◆ TASK DESCRIPTION
Entries below include pictures. Output exactly the lines from the one with "brown bell: 0 -> 5" down to the one with "yellow button: 3 -> 2", both ends included, and leave the pictures out.

◆ DATASET CONTENT
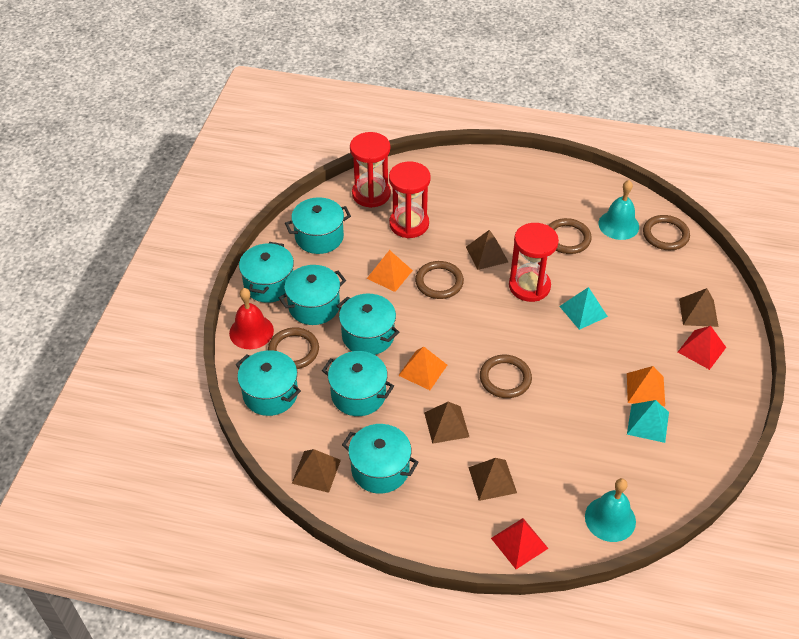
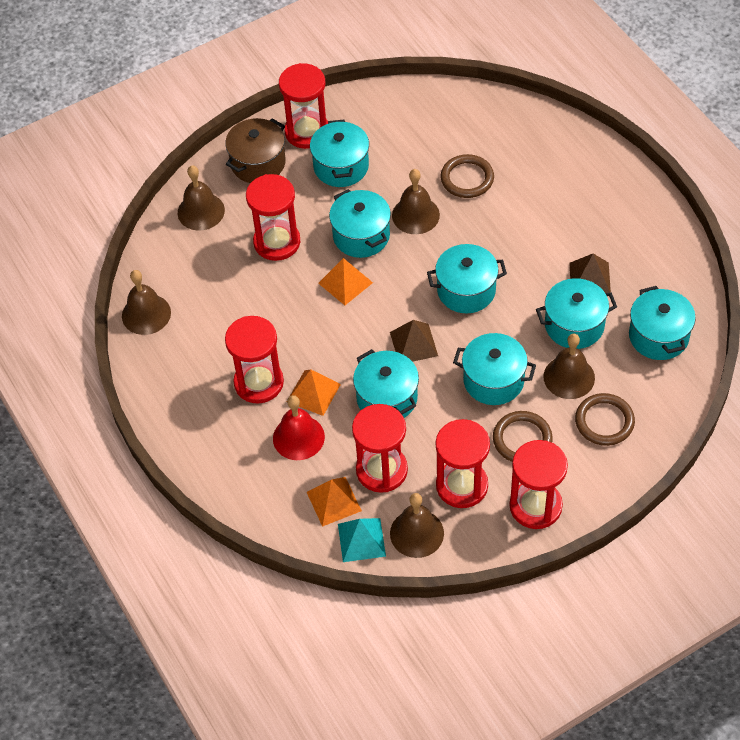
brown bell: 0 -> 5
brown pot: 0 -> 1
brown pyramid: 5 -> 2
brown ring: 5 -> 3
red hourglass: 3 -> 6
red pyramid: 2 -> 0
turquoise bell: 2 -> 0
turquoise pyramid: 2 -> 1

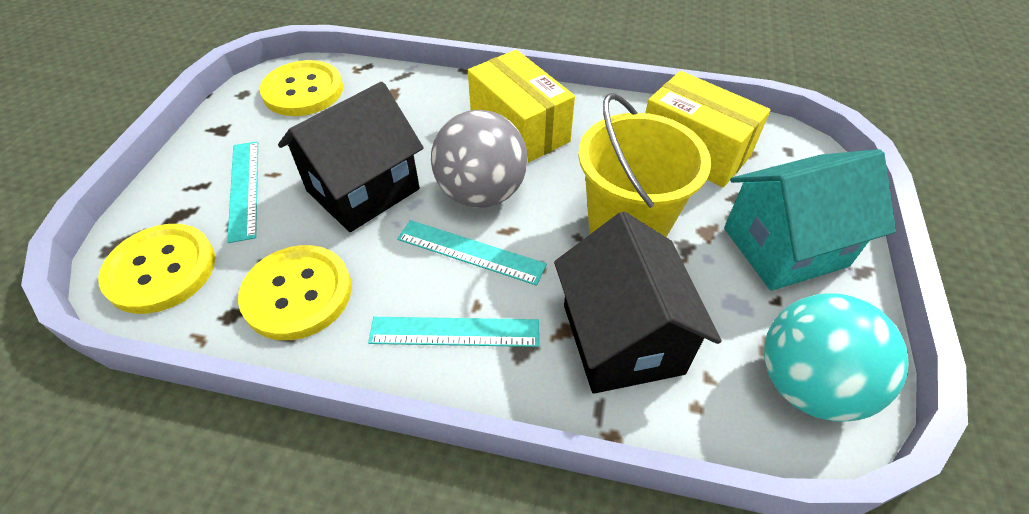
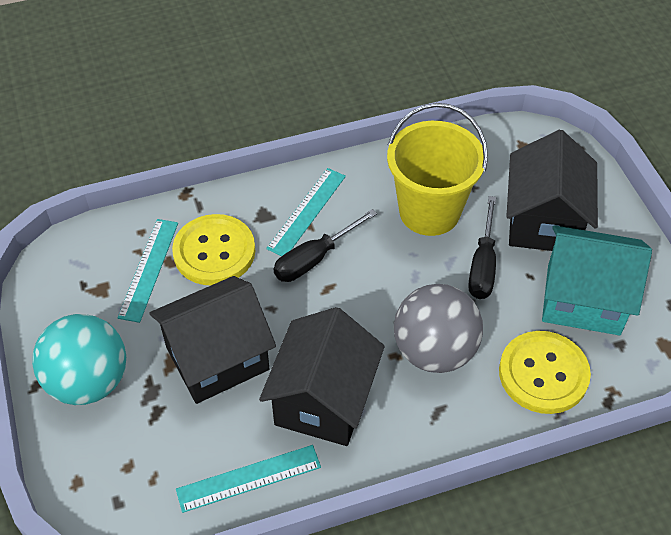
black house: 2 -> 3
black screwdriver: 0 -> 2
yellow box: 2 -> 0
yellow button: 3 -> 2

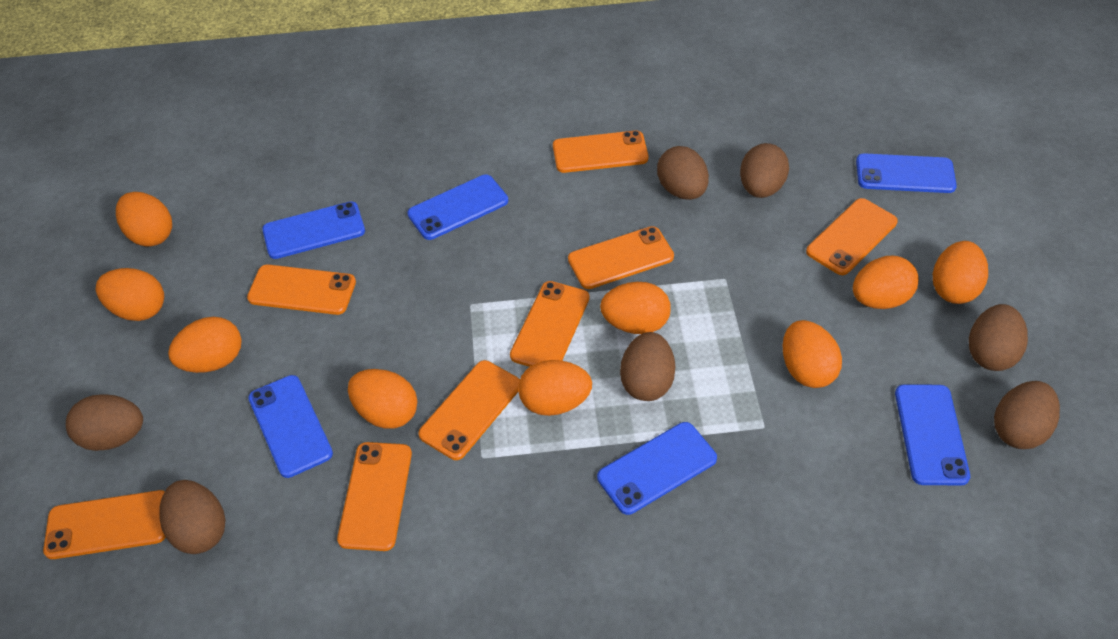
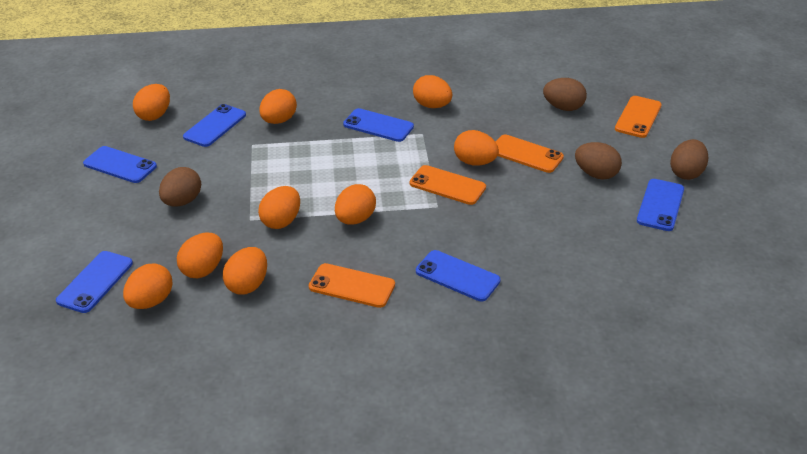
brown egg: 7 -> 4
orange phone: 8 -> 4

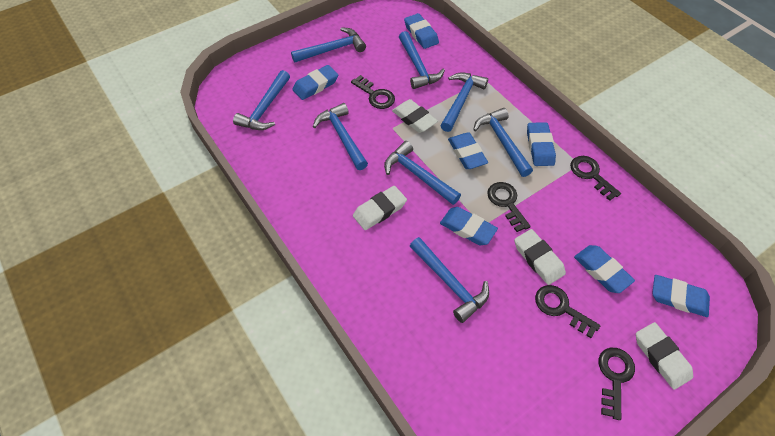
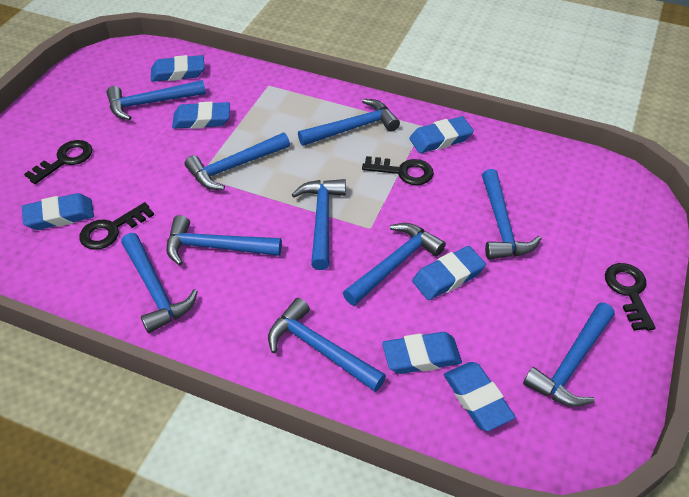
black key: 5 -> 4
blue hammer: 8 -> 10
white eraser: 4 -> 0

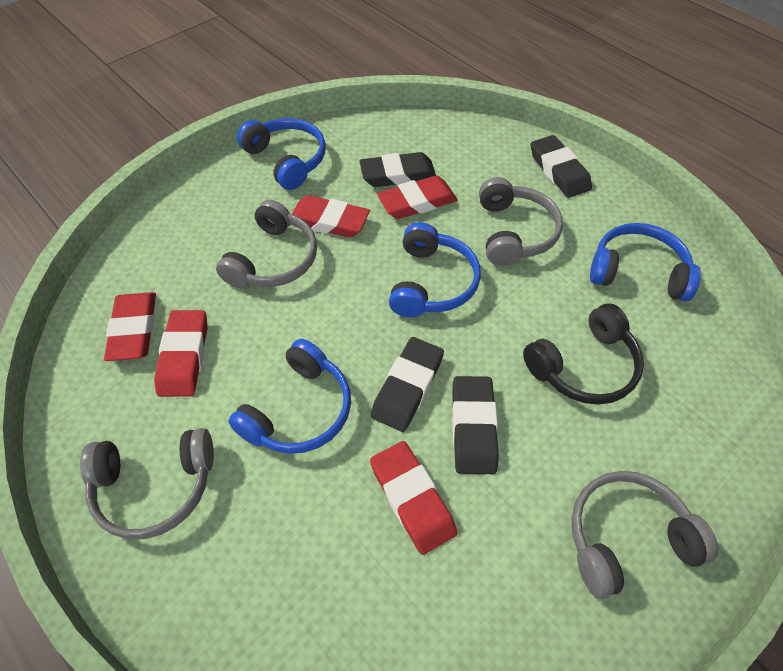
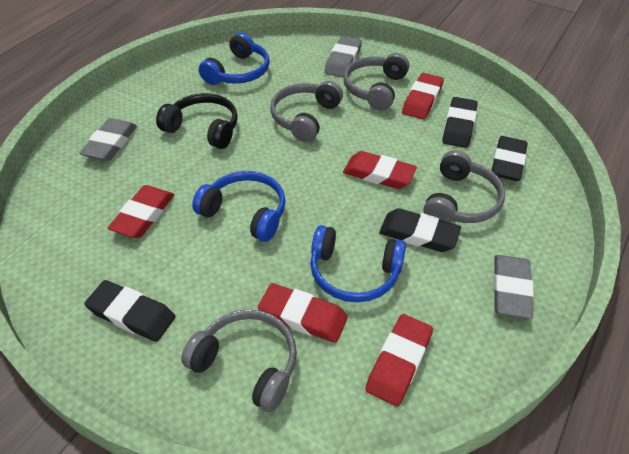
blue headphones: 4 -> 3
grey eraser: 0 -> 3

--

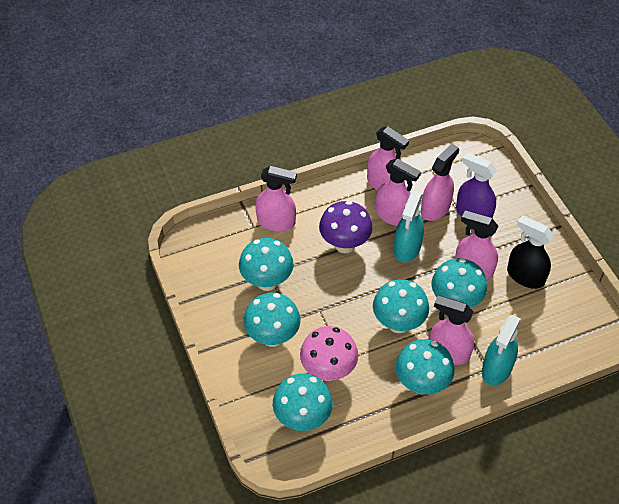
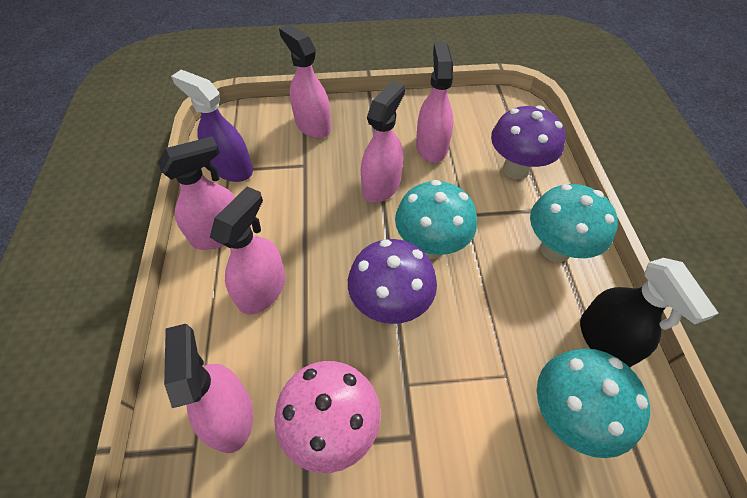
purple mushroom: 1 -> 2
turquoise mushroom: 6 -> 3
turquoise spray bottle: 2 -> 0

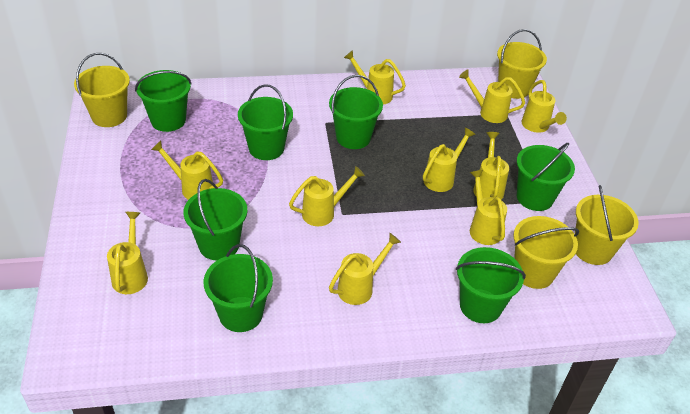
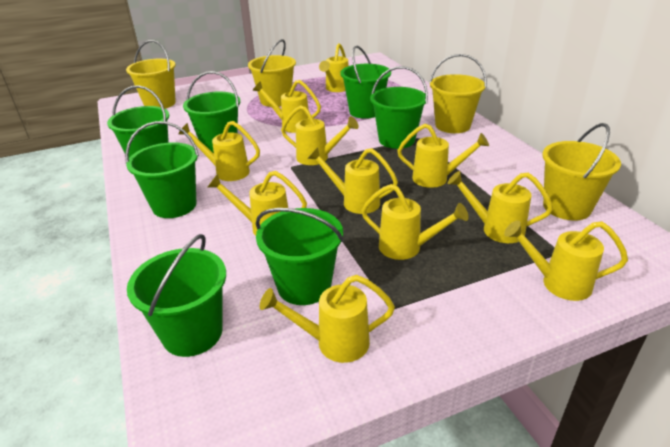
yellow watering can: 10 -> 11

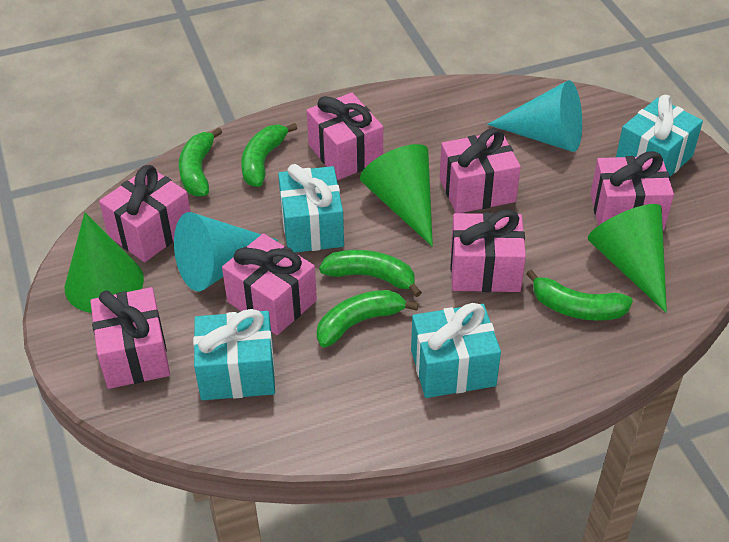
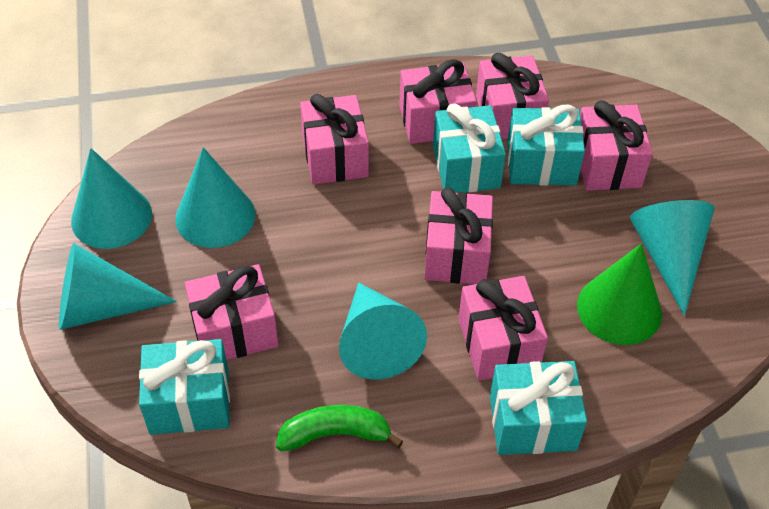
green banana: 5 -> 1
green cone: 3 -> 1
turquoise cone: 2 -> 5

==

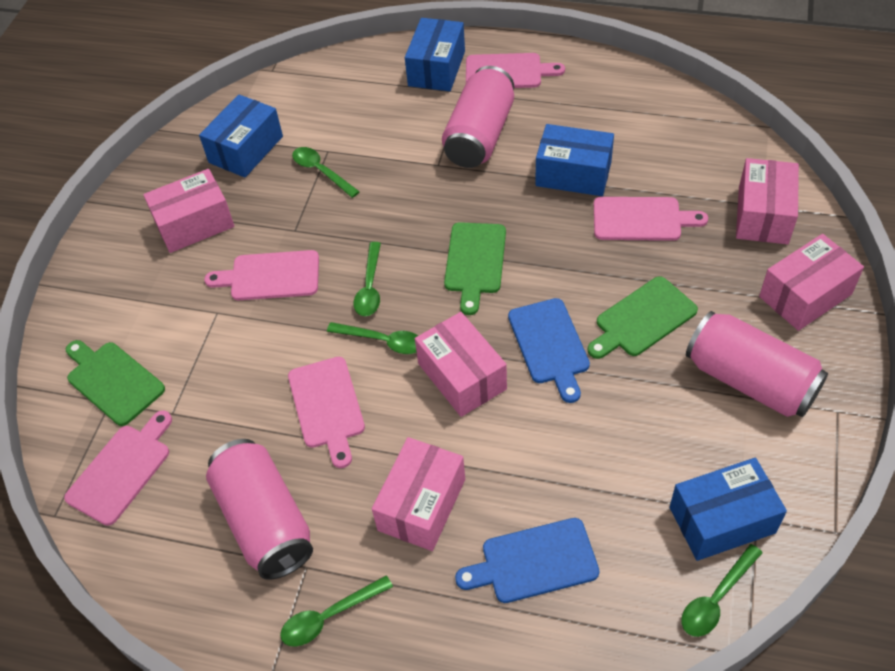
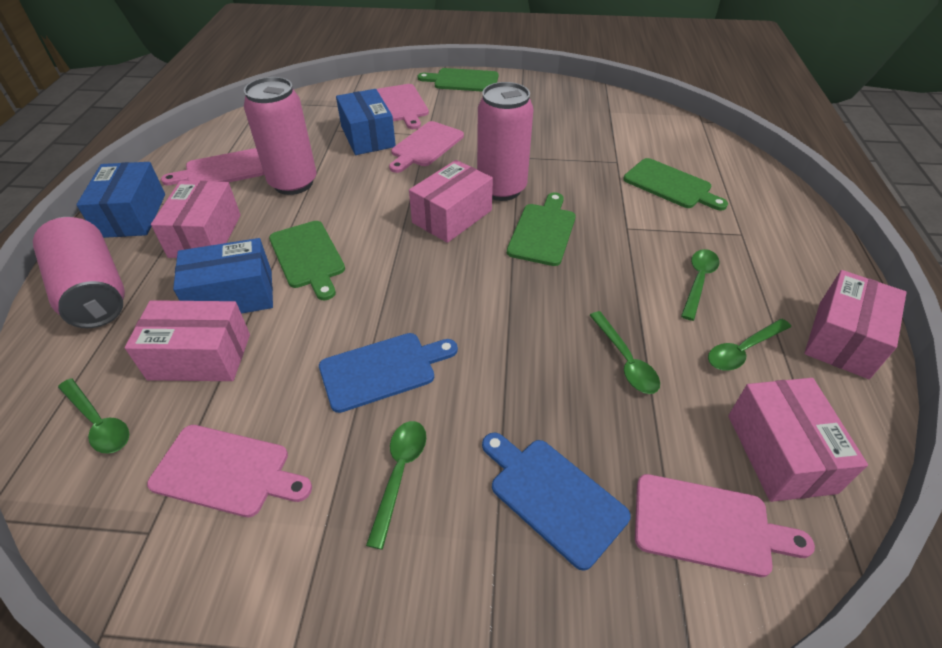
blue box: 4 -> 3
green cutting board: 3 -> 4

◆ ANSWER AREA
brown bell: 0 -> 5
brown pot: 0 -> 1
brown pyramid: 5 -> 2
brown ring: 5 -> 3
red hourglass: 3 -> 6
red pyramid: 2 -> 0
turquoise bell: 2 -> 0
turquoise pyramid: 2 -> 1

black house: 2 -> 3
black screwdriver: 0 -> 2
yellow box: 2 -> 0
yellow button: 3 -> 2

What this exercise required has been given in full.